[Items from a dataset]
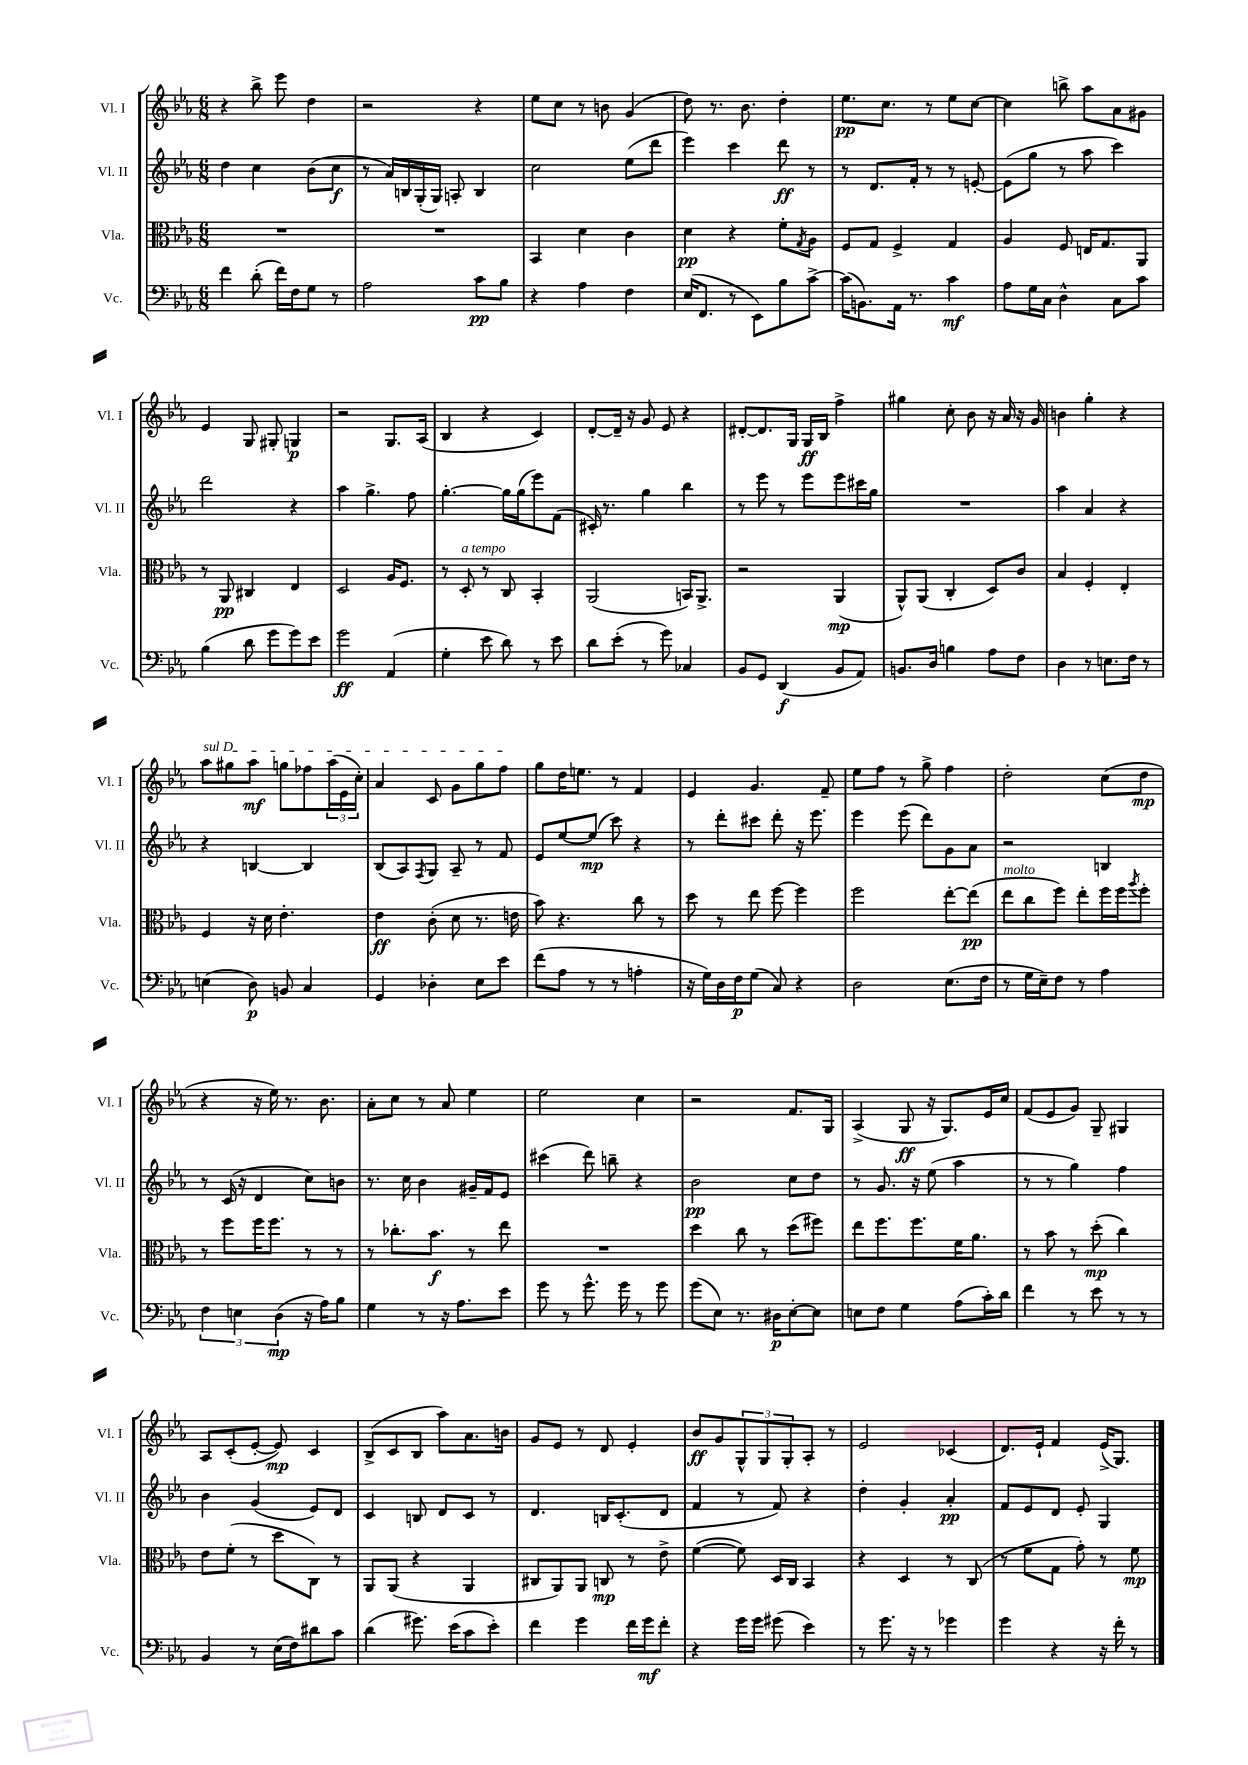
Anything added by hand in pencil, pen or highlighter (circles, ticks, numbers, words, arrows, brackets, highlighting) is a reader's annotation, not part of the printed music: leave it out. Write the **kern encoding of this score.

**kern	**kern	**kern	**kern
*staff4	*staff3	*staff2	*staff1
*clefF4	*clefC3	*clefG2	*clefG2
*k[b-e-a-]	*k[b-e-a-]	*k[b-e-a-]	*k[b-e-a-]
*M6/8	*M6/8	*M6/8	*M6/8
4f\	2.r	4dd\	4r
(8d'\	.	4cc\	8bb-^\
16f\LL)	.	.	8eee-\
16F\J	.	.	.
8G\J	.	(8b-\L	4dd\
8r	.	8cc\J	.
=	=	=	=
2A-\	2.r	8r	2r
.	.	16a-/LL)	.
.	.	16B/	.
.	.	(16G'/	.
.	.	16G/JJ)	.
.	.	8A'/	.
8c\L	.	4B/	4r
8B-\J	.	.	.
=	=	=	=
4r	4BB-/	2cc\	8ee-\L
.	.	.	8cc\J
4A-\	4d\	.	8r
.	.	.	8b\
4F\	4c\	(8ee-\L	(4g/
.	.	8ddd\J	.
=	=	=	=
(16E-/LK	4d\	4eee-\)	8dd\)
8.FF/J	.	.	.
.	.	.	8.r
8r	4r	4ccc\	.
.	.	.	8.b-\
8EE-\L)	.	.	.
8B-\	8f'\L	8ddd\	4dd'\
.	8qG/	.	.
[8c^\J	8A-\J	8r	.
=	=	=	=
(16c\]LK	8F/L	8r	8.ee-\L
8.BB\)	.	.	.
.	8G/J	8.d/L	.
.	.	.	8.cc\J
16AA-\Jk	4F^/	.	.
8.r	.	16f'/Jk	.
.	.	8r	8r
4c\	4G/	8r	8ee-\L
.	.	[8e'/	[8cc\J
=	=	=	=
8A-\L	4A-/	(8e\]L	4cc\]
16G\L	.	8gg\J	.
16C\JJ	.	.	.
4D^^\	8F/	8r	8bb^\
.	16E/LK	8aa-\	8aa-\L
.	8.G/	.	.
8C\L	.	4ccc\)	8a-\
8c\J	8AA-/J	.	8g#\J
=	=	=	=
(4B-\	8r	2ddd\	4e-/
.	8AA-/	.	.
8d\	4C#/	.	8G/
8g\L	.	.	8G#'/
8g\)	4E-/	4r	4G/
8e-\J	.	.	.
=	=	=	=
2g\	2D/	4aa-\	2r
.	.	4.gg^\	.
(4AA-/	16A-/LK	.	8.G/L
.	8.F/J	.	.
.	.	8ff\	.
.	.	.	(16A-/Jk
=	=	=	=
4G'\	8r	[4.gg'\	4B-/
.	8D'/	.	.
8e-\	8r	.	4r
8d\)	8C/	16gg\]LL	.
.	.	(16gg\J	.
8r	4BB-'/	8eee-\)	4c/)
8e-\	.	(8f\J	.
=	=	=	=
8d\L	(2AA-/	16c#'/)	[8d'/L
.	.	8.r	.
(8e-'\J	.	.	16d~/]Jk
.	.	.	16r
8r	.	4gg\	8g/
8g\)	.	.	8e-/
4C-/	16BB/LK)	4bb-\	4r
.	8.AA-^/J	.	.
=	=	=	=
8BB-/L	2r	8r	[8d#'/L
8GG/J	.	8eee-\	8.d#/]
(4DD/	.	8r	.
.	.	.	16G/Jk
.	.	8eee-\L	16G/LL
.	.	.	16B-/JJ
8BB-/L	(4AA-/	8eee-\	4ff^\
8AA-/J)	.	16ccc#\L	.
.	.	16gg\JJ	.
=	=	=	=
8.BB/L	8AA-^^/L)	2.r	4gg#\
.	(8AA-/J	.	.
16D/Jk	.	.	.
4B\	4C'/	.	8cc'\
.	.	.	8b-\
8A-\L	8D/L)	.	16r
.	.	.	16a-/
8F\J	8c/J	.	16r
.	.	.	16g/
=	=	=	=
4D\	4B-/	4aa-\	4b\
8r	4F'/	4a-/	4gg'\
8.E\L	.	.	.
.	4E-'/	4r	4r
16F\Jk	.	.	.
8r	.	.	.
=	=	=	=
(4E\	4F/	4r	8aa-\L
.	.	.	8gg#\
8D\)	16r	[4B/	8aa-\J
.	16d\	.	.
8BB/	4.e-'\	.	8gg\L
4C/	.	4B/]	8ff-\
.	.	.	(24aa-\L
.	.	.	24e-\
.	.	.	24cc'\JJ)
=	=	=	=
4GG/	4e-\	(8B-/L	4a-/
.	.	8A-/)	.
.	.	8qF/	.
4D-'\	(8c'\	8G/J	8c/
.	8d\	8A-~/	8g\L
8E-\L	8.r	8r	8gg\
8e-\J	.	8f/	8ff\J
.	16e\	.	.
=	=	=	=
(8f\L	8b-\)	8e-/L	8gg\L
8A-\J	4.r	[8ee-/	16dd\K
.	.	.	8.ee\J
8r	.	(8ee-/]J	.
8r	.	8ccc\)	8r
4A'\	8cc\	4r	4f/
.	8r	.	.
=	=	=	=
16r	8dd\	8r	4e-/
16G\LL)	.	.	.
16D\	8r	8ddd'\L	.
16F\J	.	.	.
(8G\J	8ee-\	8ccc#\J	4.g/
8C/)	[8ff\	8ddd'\	.
4r	4ff\]	16r	.
.	.	8.eee-\	.
.	.	.	8f~/
=	=	=	=
2D\	2ff\	4eee-\	8ee-\L
.	.	.	8ff\J
.	.	(8eee-\	8r
.	.	8ddd\L)	8gg^\
(8.E-\L	[8ee-'\L	8g\	4ff\
.	(8ee-\]J	8a-\J	.
16F\Jk	.	.	.
=	=	=	=
8r	8ee-\L	2r	2dd'\
16G\LL	8cc\	.	.
16E-~\J)	.	.	.
8F\J	8ff\J)	.	.
8r	8ee-'\L	.	.
4A-\	16ff\L	4B/	(8cc\L
.	16ff\J	.	.
.	8qaa-/	.	.
.	8ff'\J	.	8dd\J
=	=	=	=
6F\	8r	8r	4r
.	8ff\L	(16c/	.
6E\	.	.	.
.	.	16r	.
.	16ff\K	4d/	16r
.	8.ff\J	.	16ee-\)
(6D\	.	.	.
.	.	.	8.r
16r	8r	8cc\L)	.
16A-\LK)	.	.	8.b-\
8B-\J	8r	8b\J	.
=	=	=	=
4G\	8r	8.r	8a-'\L
.	8.cc-'\L	.	8cc\J
.	.	16cc\	.
8r	.	4b-\	8r
.	8.b-\J	.	.
16r	.	.	8a-/
8.A-\L	.	.	.
.	8r	16g#~/LL	4ee-\
.	.	16f/J	.
8e-\J	8ee-\	8e-/J	.
=	=	=	=
8g\	2.r	(4ccc#\	2ee-\
8r	.	.	.
8.g^^\	.	8ddd\)	.
.	.	8bb~\	.
16g\	.	.	.
8r	.	4r	4cc\
8g\	.	.	.
=	=	=	=
(8g\L	4dd\	2b-\	2r
8E-\J)	.	.	.
8.r	8cc\	.	.
.	8r	.	.
16D#\LK	.	.	.
[8E-'\	(8dd\L	8cc\L	8.f/L
8E-\]J	8ff#\J)	8dd\J	.
.	.	.	16G/Jk
=	=	=	=
8E\L	8ee-\L	8r	(4A-^/
8F\J	8.ff\	8.g/	.
4G\	.	.	8G/
.	8.ff\	16r	.
.	.	(8ee-\	16r
.	.	.	8.G/L)
(8A-\L	16f\K	4aa-\	.
.	8.a-\J	.	.
16c'\L)	.	.	16e-/L
16d\JJ	.	.	16cc/JJ
=	=	=	=
4f\	8r	8r	(8f/L
.	8b-\	8r	8e-/
8r	8r	4gg\)	8g/J)
8e-\	(8dd'\	.	8G~/
8r	4cc\)	4ff\	4G#/
8r	.	.	.
=	=	=	=
4BB-/	8e-\L	4b-\	8A-/L
.	(8f'\J	.	(8c'/
8r	8r	(4g/	[8e-'/J
(16E-\LL	8dd\L	.	8e-/])
16F\J)	.	.	.
8d#\	8C\J)	8e-/L)	4c/
8c\J	8r	8d/J	.
=	=	=	=
(4d\	8AA-/L	4c/	(8B-^/L
.	(8AA-/J	.	8c/
8.g#\)	4r	8B/	8B-/J
.	.	8d/L	8aa-\L)
(16e-\LK	.	.	.
8c\	4AA-/	8c/J	8.a-\
8e-'\J)	.	8r	.
.	.	.	16b\Jk
=	=	=	=
4f\	8C#/L	4.d/	8g/L
.	8AA-/)	.	8e-/J
4g\	8AA-/J	.	8r
.	8C/	16B/LK	8d/
.	.	(8.c'/	.
16f\LL	8r	.	4e-'/
16g\J	.	.	.
8f'\J	8e-^\	8d/J	.
=	=	=	=
4r	([4f\	4f/	8b-/L
.	.	.	8g/
16g\LL	8f\])	8r	12G^^/
16g\JJ	.	.	.
.	.	.	12G/
(8g#\	16D/LL	8f/)	.
.	.	.	12G'/
.	16C/JJ	.	.
4e-\)	4BB-/	4r	8A-'/J
.	.	.	8r
=	=	=	=
8r	4r	4dd'\	2e-/
8.g\	.	.	.
.	4D/	4g'/	.
16r	.	.	.
8r	.	.	.
4g-\	8r	4a-'/	(4c-/
.	(8C/	.	.
=	=	=	=
4g\	8r	8f/L	8.d/L)
.	8f\L	8e-/	.
.	.	.	16e-`/Jk
4r	8G\J	8d/J	4f/
.	8g'\)	8e-'/	.
16r	8r	4G/	(16e-^/LK
16f'\	.	.	8.G/J)
8r	8f\	.	.
==	==	==	==
*-	*-	*-	*-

§ **Exercise directions**:
Pull out every line of the entries above that contains the string "kern". Case counts.

§ **Solution to this problem**:
Anything added by hand in pencil, pen or highlighter (circles, ticks, numbers, words, arrows, brackets, highlighting) is a reader's annotation, not part of the printed music: leave it out. Write the **kern encoding of this score.
**kern	**kern	**kern	**kern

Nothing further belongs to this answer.